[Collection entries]
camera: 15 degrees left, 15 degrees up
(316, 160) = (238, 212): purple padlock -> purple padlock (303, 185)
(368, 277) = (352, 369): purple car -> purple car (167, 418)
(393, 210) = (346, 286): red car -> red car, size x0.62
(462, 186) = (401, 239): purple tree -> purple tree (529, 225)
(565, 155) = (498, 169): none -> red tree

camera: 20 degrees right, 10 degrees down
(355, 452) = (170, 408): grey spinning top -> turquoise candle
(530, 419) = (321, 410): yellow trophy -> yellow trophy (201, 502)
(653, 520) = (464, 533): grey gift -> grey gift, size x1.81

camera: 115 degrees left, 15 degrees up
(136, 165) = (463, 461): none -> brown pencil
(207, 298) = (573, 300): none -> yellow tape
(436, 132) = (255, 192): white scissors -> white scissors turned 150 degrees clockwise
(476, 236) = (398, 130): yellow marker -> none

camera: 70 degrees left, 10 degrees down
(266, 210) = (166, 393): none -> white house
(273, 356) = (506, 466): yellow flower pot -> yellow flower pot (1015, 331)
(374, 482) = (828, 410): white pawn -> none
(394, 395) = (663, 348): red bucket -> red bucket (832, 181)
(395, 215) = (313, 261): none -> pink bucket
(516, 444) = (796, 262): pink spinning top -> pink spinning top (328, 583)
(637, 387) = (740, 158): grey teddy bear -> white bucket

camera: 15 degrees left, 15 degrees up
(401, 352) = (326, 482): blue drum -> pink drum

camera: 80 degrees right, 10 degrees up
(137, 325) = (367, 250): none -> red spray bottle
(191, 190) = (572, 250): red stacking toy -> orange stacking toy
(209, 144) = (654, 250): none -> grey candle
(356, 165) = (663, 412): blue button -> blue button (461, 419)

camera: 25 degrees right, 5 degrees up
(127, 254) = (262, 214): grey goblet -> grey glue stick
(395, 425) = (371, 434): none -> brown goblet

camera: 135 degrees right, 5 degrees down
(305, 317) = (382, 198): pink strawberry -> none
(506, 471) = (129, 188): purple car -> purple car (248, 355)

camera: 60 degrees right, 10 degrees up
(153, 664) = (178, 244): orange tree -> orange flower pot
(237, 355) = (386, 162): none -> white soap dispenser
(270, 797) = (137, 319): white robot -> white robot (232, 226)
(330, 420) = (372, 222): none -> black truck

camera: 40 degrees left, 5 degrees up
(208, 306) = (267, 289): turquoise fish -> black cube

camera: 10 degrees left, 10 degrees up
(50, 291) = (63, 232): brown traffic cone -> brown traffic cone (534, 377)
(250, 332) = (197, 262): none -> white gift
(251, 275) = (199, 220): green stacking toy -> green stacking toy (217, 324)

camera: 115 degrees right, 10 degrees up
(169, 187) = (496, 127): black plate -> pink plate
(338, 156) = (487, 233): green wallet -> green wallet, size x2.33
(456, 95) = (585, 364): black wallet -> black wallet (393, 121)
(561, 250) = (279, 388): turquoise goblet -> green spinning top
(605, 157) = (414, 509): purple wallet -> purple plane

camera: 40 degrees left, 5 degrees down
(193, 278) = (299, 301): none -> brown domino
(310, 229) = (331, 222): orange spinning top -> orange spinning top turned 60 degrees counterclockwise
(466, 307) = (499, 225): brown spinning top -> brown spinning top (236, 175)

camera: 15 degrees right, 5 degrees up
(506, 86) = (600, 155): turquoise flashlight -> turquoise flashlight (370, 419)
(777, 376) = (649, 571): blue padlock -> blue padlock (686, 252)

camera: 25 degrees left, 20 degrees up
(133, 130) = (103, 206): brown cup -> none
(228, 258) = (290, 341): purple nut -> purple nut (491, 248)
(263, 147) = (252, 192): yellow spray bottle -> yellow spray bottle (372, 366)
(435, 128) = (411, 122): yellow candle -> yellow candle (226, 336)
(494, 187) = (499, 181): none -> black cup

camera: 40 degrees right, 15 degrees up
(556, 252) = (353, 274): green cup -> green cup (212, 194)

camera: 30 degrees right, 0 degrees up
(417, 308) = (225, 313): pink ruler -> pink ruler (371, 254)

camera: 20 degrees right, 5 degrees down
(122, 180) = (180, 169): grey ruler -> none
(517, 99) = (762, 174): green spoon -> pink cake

_Your assignment:_
Your task is to copy every line of the entries that contains the string "tree".

_Answer to this exercise:_
(462, 186) = (401, 239): purple tree -> purple tree (529, 225)
(565, 155) = (498, 169): none -> red tree
(153, 664) = (178, 244): orange tree -> orange flower pot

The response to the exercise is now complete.